**What you should do:** Count the lines below containing "cœur". Number only.

**Extracted entries:**
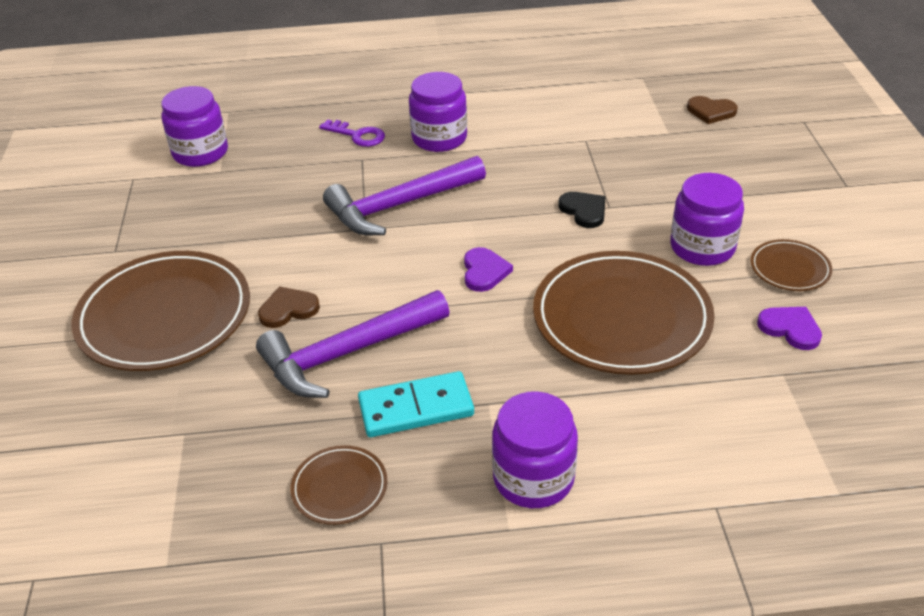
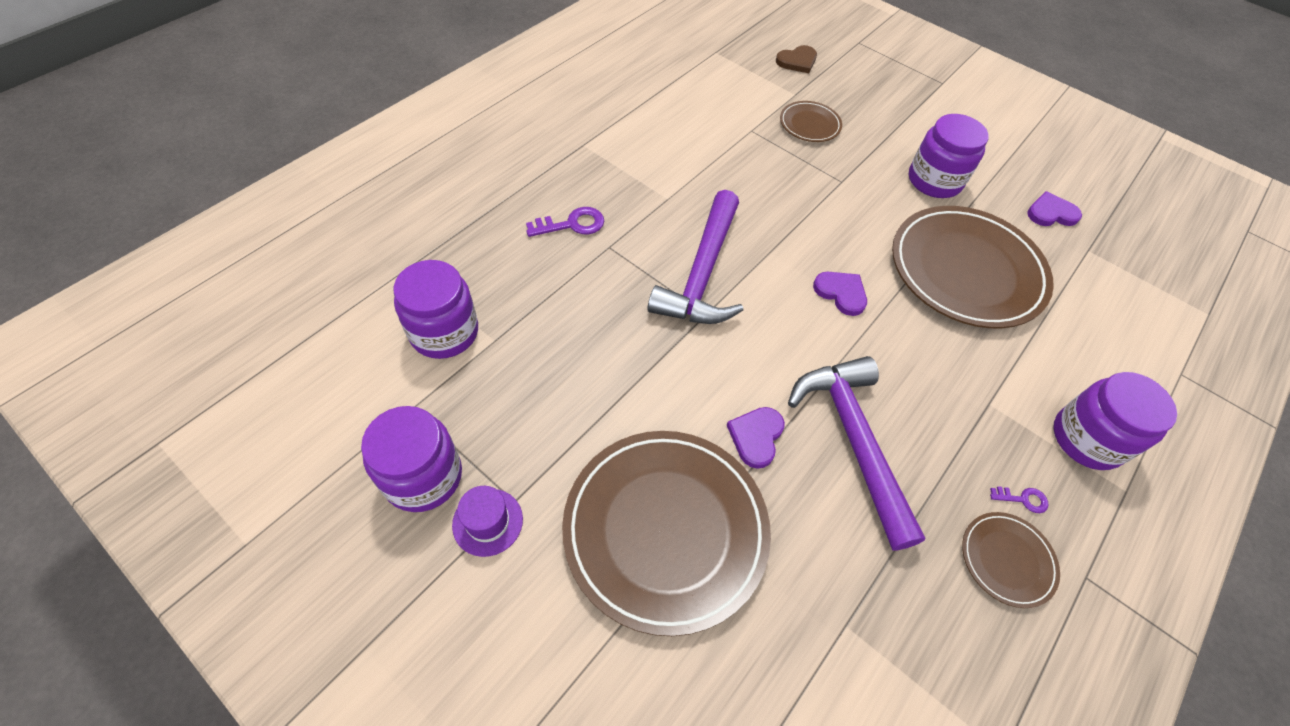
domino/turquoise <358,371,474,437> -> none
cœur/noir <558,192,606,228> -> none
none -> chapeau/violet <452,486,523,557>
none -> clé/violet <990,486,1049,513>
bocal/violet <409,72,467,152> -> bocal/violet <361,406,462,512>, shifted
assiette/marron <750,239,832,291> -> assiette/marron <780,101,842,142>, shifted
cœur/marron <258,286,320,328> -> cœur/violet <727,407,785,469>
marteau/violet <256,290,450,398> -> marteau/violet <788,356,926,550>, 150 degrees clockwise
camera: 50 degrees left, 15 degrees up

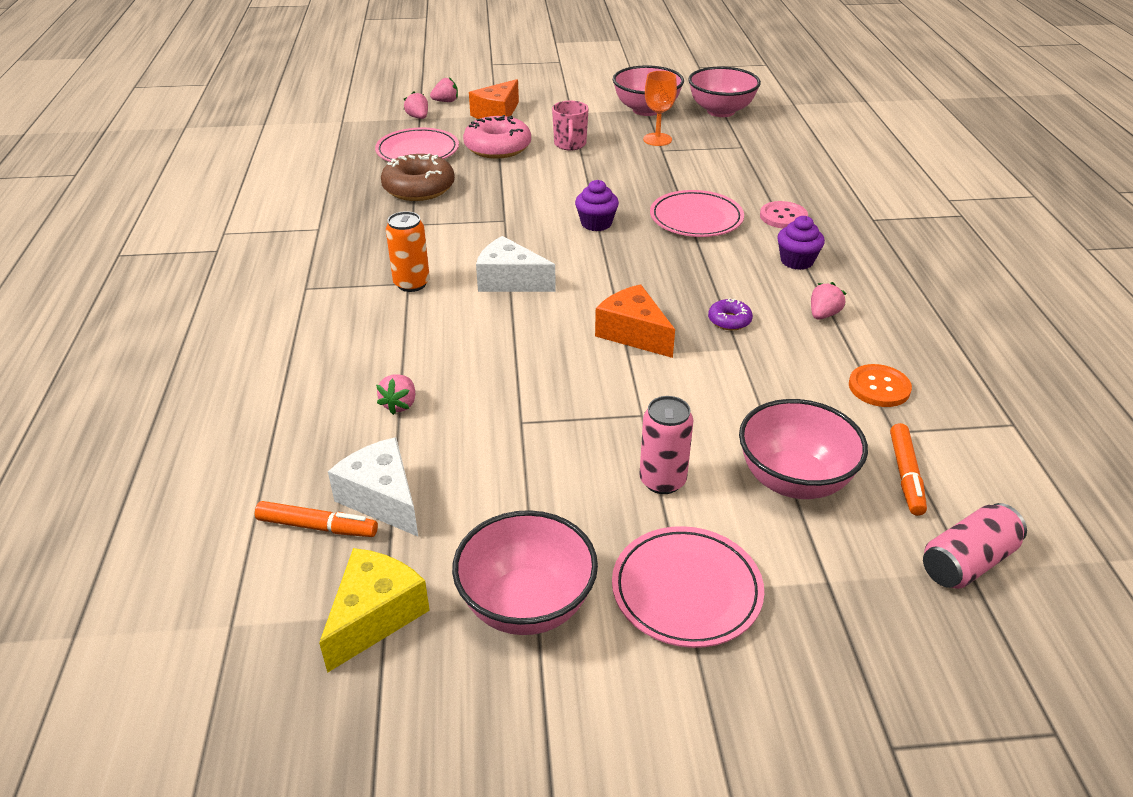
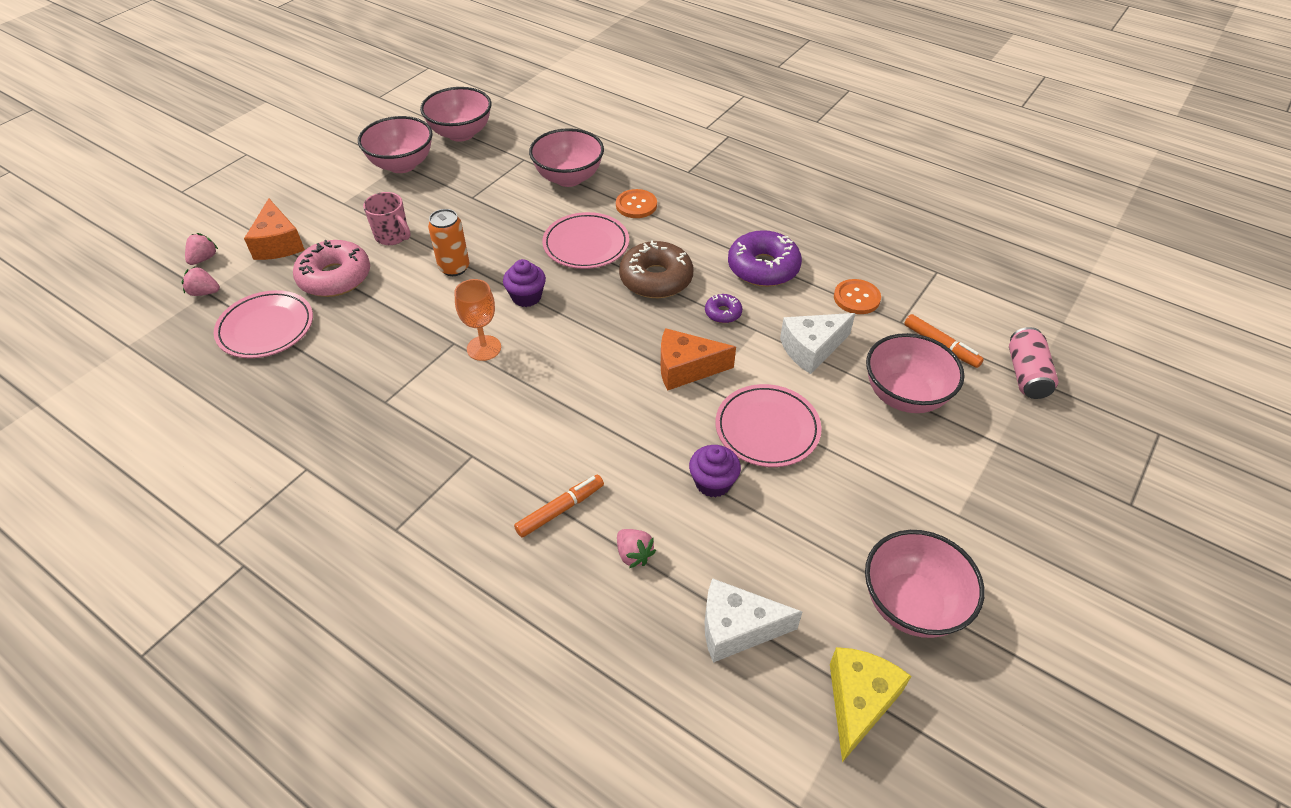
canette/rose <639,396,693,494> -> none
none -> bol/rose <529,128,604,187>
feutre/orange <255,501,378,537> -> feutre/orange <514,475,604,538>, shifted
beignet/marron <381,154,455,201> -> beignet/marron <619,240,693,298>, shifted
canette/orange <386,211,430,292> -> canette/orange <428,209,469,276>, shifted
fromage/blanc <476,236,556,292> -> fromage/blanc <780,313,855,374>, shifted
assiette/rose <612,526,764,648> -> assiette/rose <715,384,822,467>, shifted
verre à pied/orange <643,71,677,146> -> verre à pied/orange <454,279,501,361>, shifted
muffin/violet <777,216,825,270> -> muffin/violet <689,445,741,498>, shifted
fraise/rose <811,282,847,319> -> beignet/violet <728,230,802,287>
bouton/rose <760,201,808,229> -> bouton/orange <616,189,657,218>
fromage/jaune <319,548,430,673> -> fromage/jaune <830,647,912,763>, 45 degrees clockwise
camera: 50 degrees left, 10 degrees up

**Exercise solution:** 2